TASK DATA Start Marker

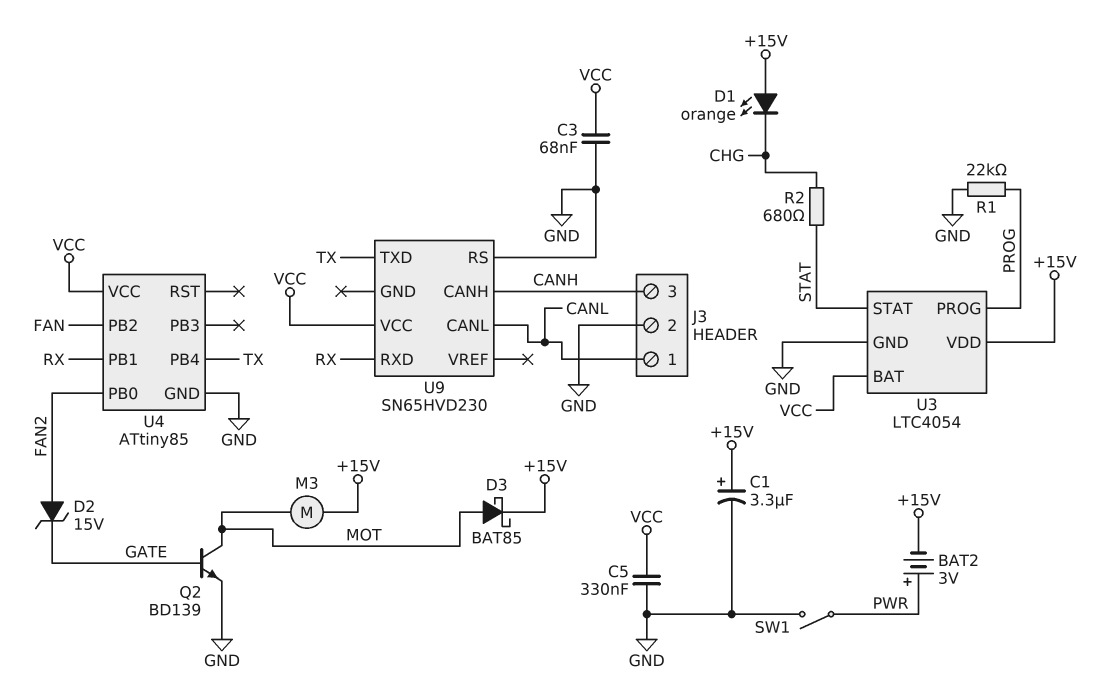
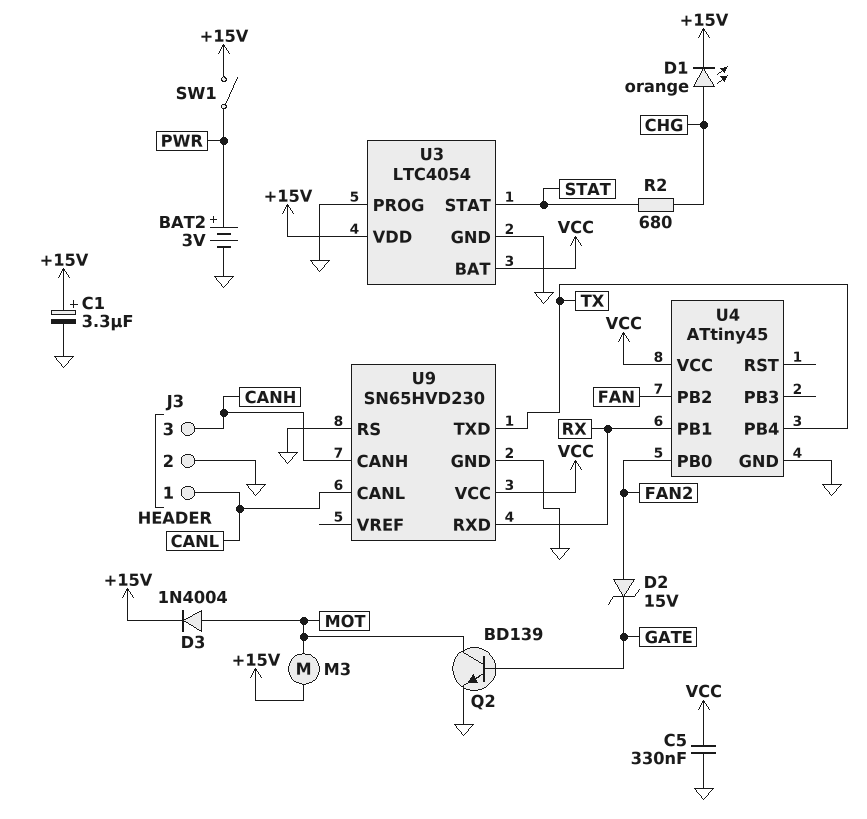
BAT2: 3V (plus PWR, minus +15V) -> 3V (plus PWR, minus GND)
C3: 68nF (GND, VCC) -> none
D1: LED orange (A +15V, K CHG) -> LED orange (A CHG, K +15V)
D3: schottky BAT85 (A MOT, K +15V) -> diode 1N4004 (A MOT, K +15V)
R1: 22k (GND, PROG) -> none
SW1: switch (GND, PWR) -> switch (+15V, PWR)
U3 pin PROG: PROG -> GND
U4: ATtiny85 -> ATtiny45
U9 pin GND: none -> GND

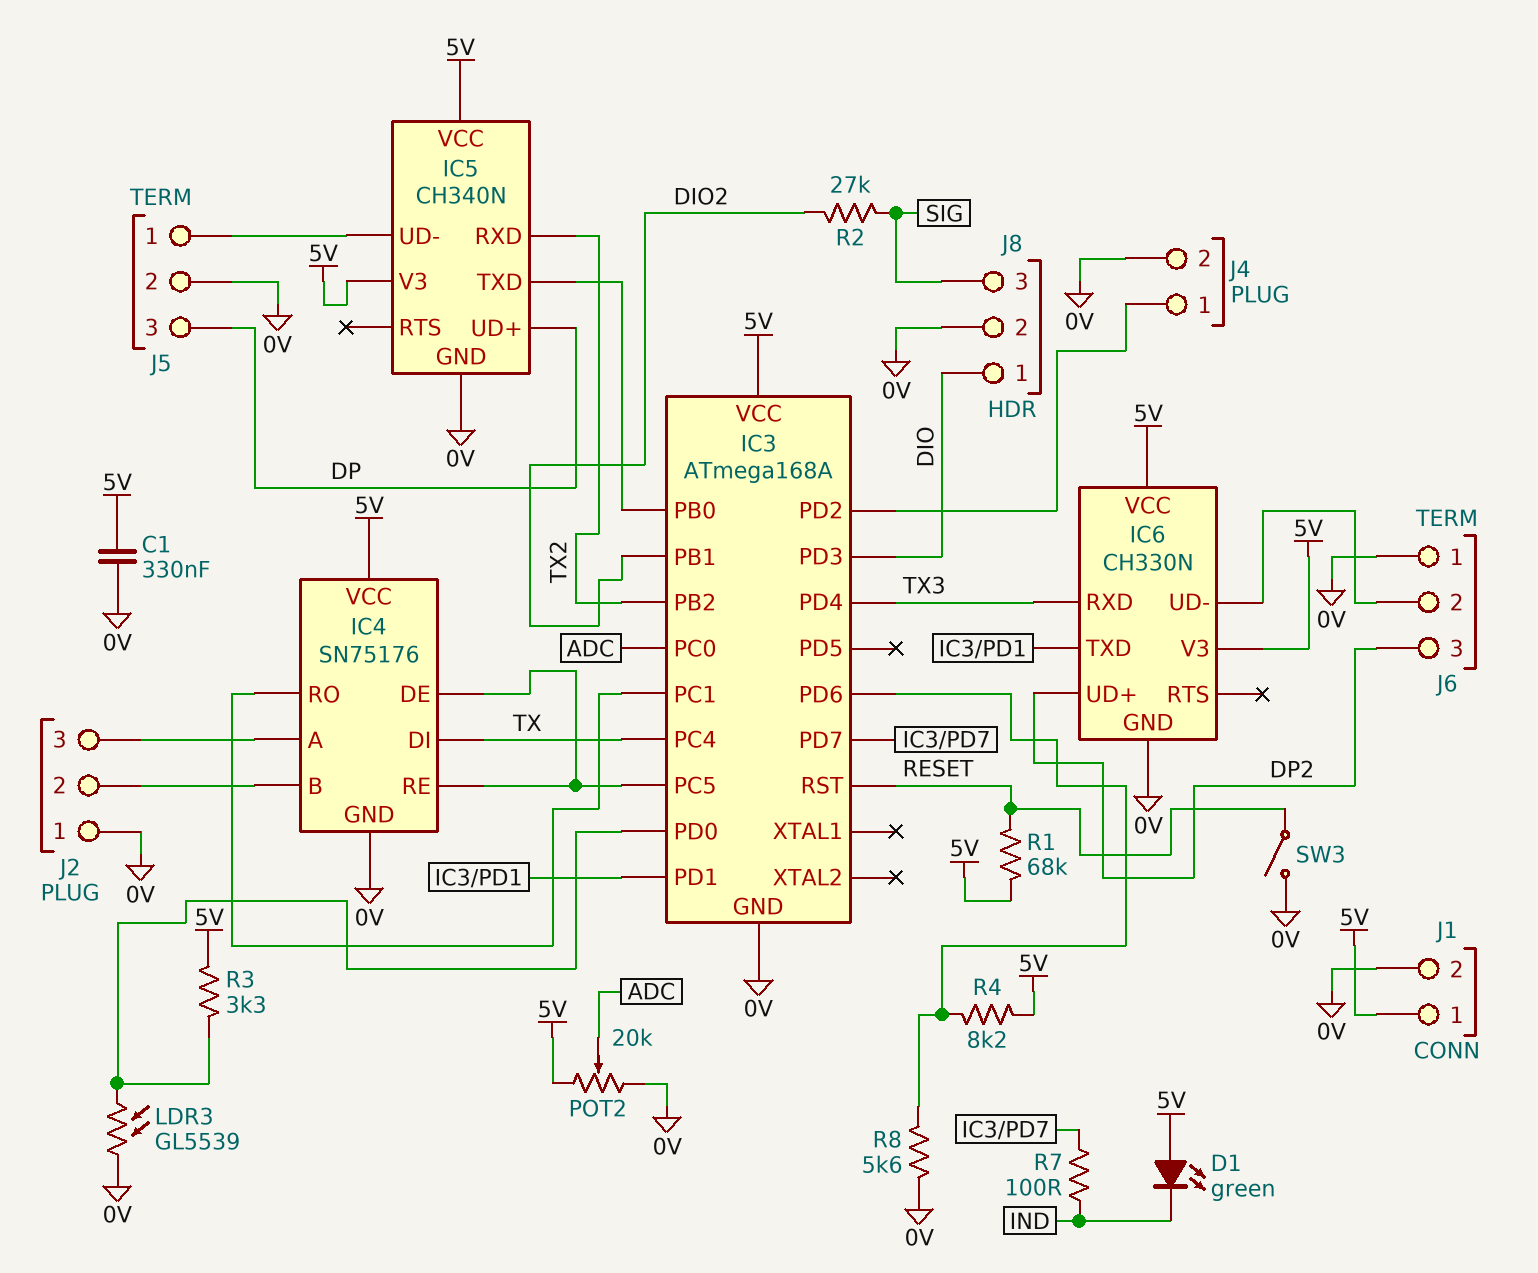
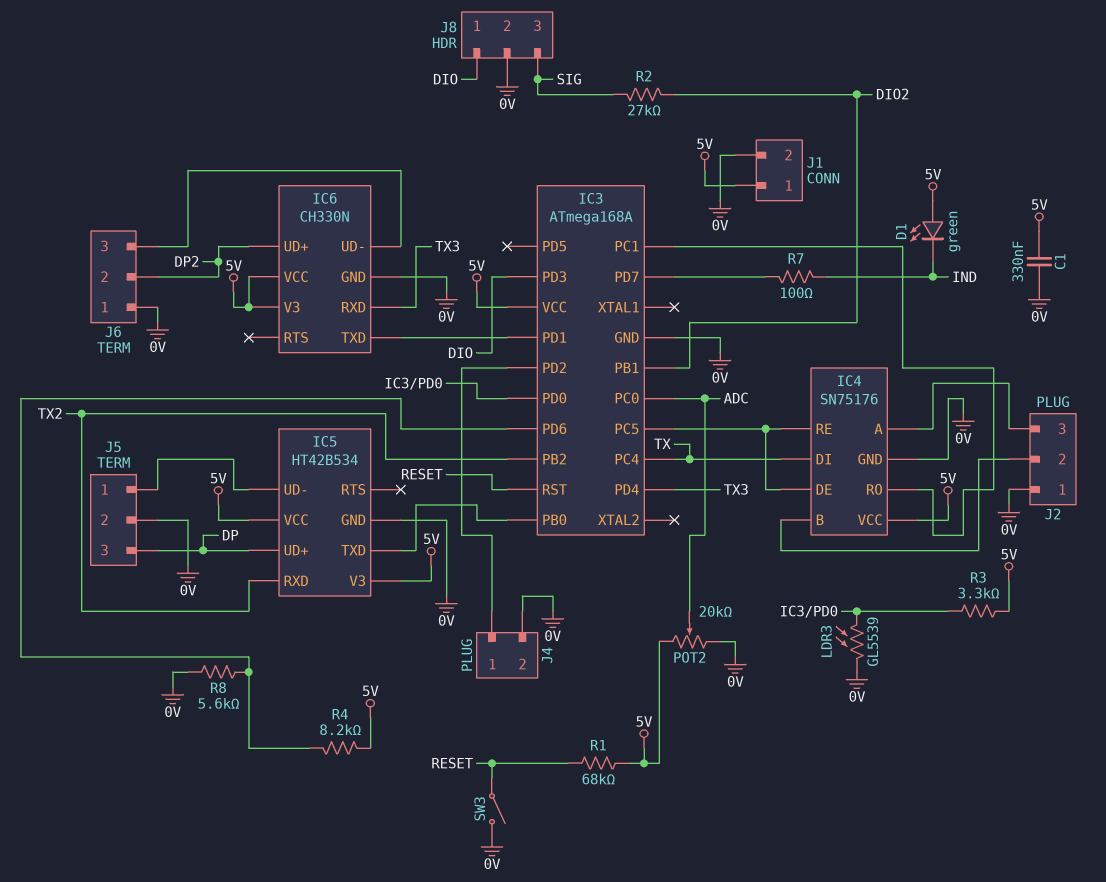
IC5: CH340N -> HT42B534
J6 pin 2: IC6/UD- -> DP2
J6 pin 3: DP2 -> IC6/UD-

TASK DATA End Marker

• **TRY IT**: Work out how many lines of the data above hold the word "PROG", and write only the count.

• **COMPLETED EXERCISE**: 2